**Supplied data**.
+ + + +

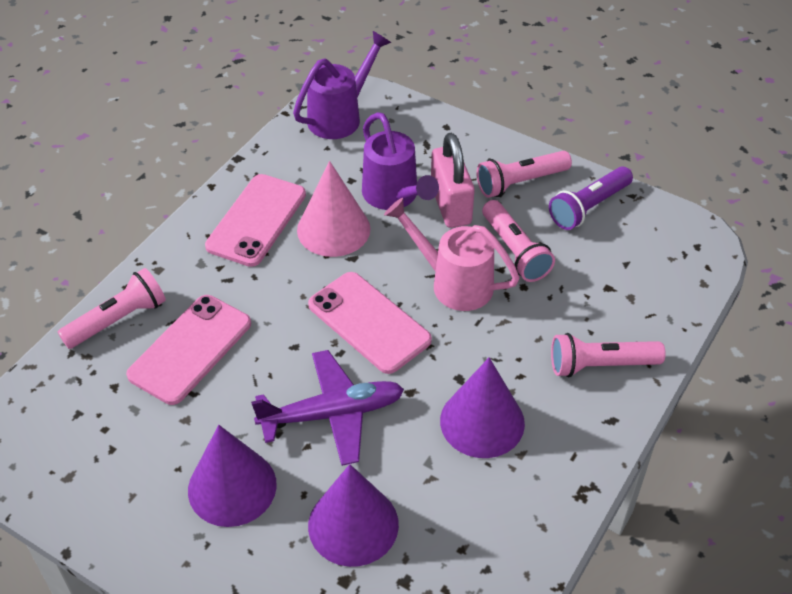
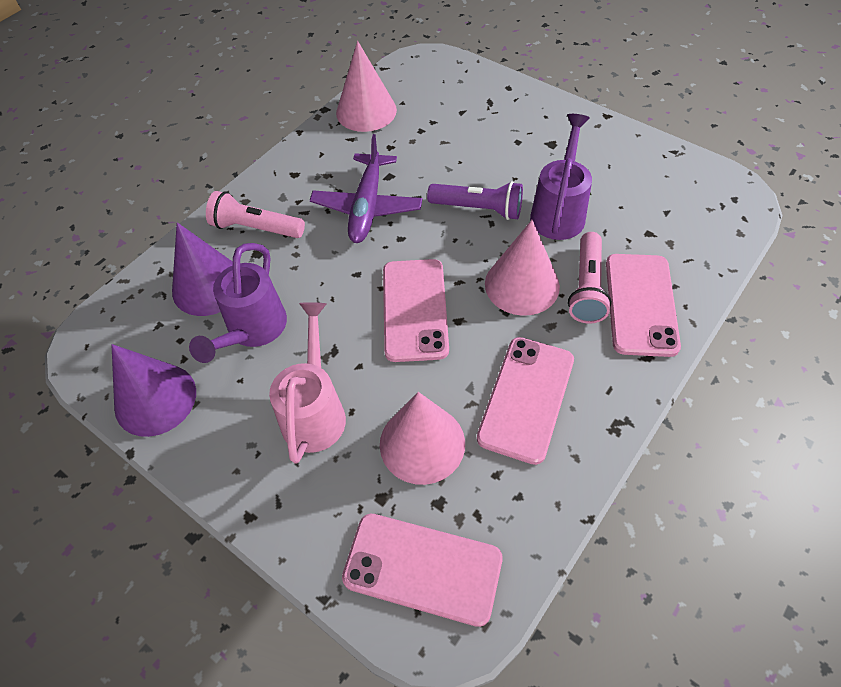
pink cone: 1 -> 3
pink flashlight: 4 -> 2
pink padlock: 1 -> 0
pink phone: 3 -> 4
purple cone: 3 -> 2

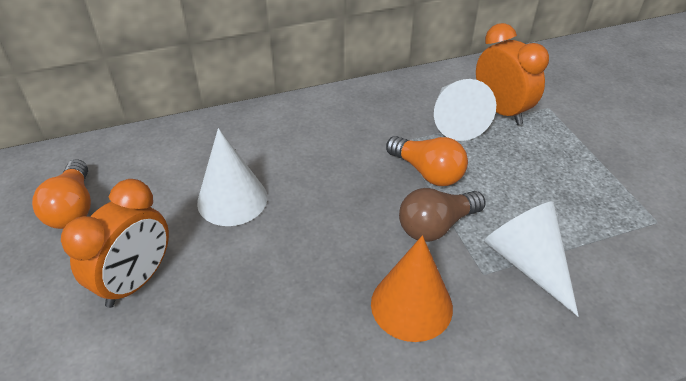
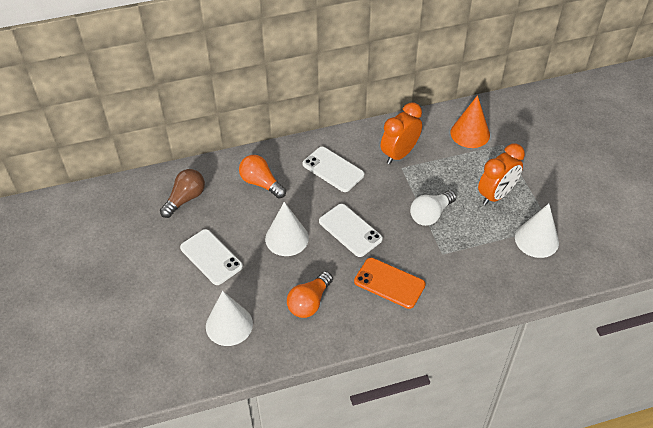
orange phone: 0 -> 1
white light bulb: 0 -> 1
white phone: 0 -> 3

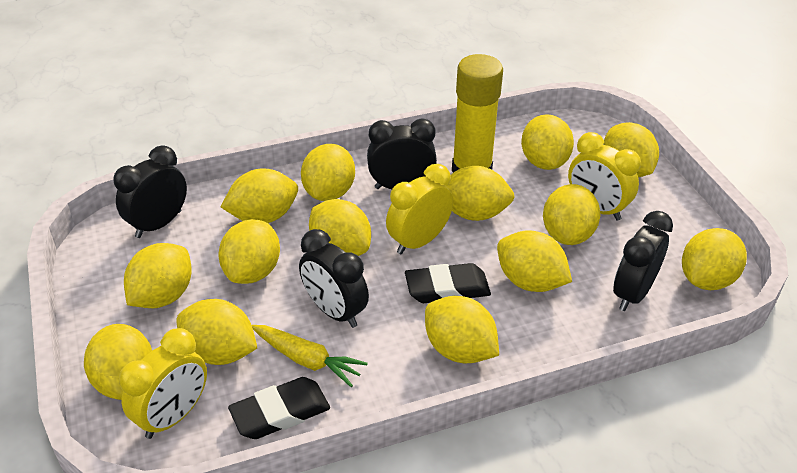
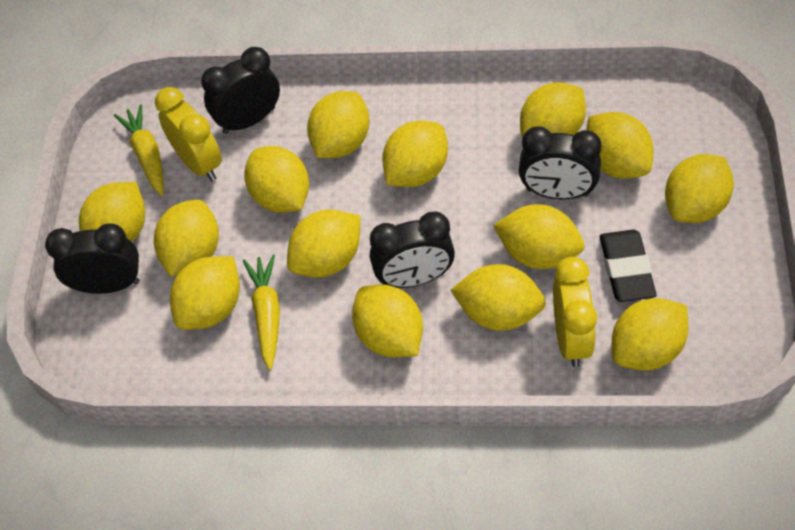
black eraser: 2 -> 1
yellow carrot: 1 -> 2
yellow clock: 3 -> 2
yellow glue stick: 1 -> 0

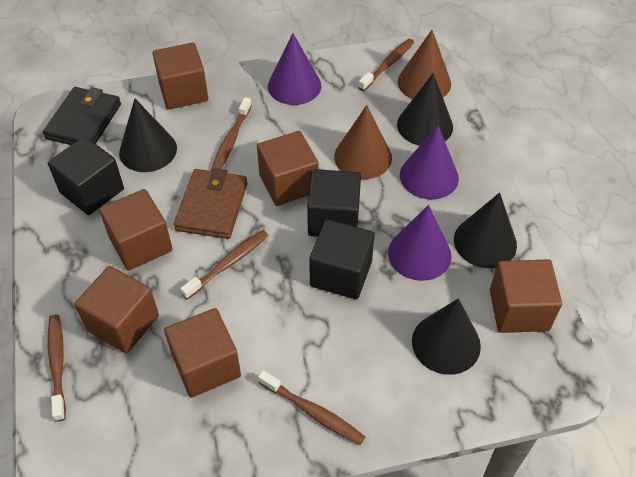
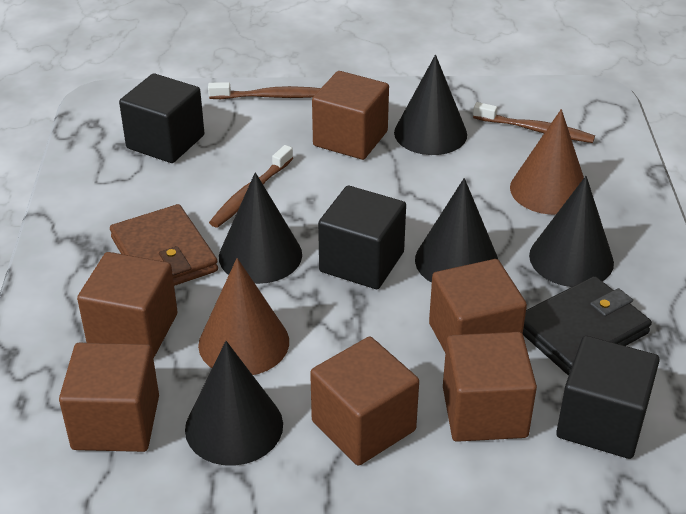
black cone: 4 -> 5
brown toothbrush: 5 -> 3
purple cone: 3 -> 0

+ + + +

**Prompt**. From the listing above, restate verbatim the lines running from the one with "pink flashlight: 4 -> 2" through the one with "yellow glue stick: 1 -> 0", inclusive, but not the pictures.

**Output**.
pink flashlight: 4 -> 2
pink padlock: 1 -> 0
pink phone: 3 -> 4
purple cone: 3 -> 2

orange phone: 0 -> 1
white light bulb: 0 -> 1
white phone: 0 -> 3

black eraser: 2 -> 1
yellow carrot: 1 -> 2
yellow clock: 3 -> 2
yellow glue stick: 1 -> 0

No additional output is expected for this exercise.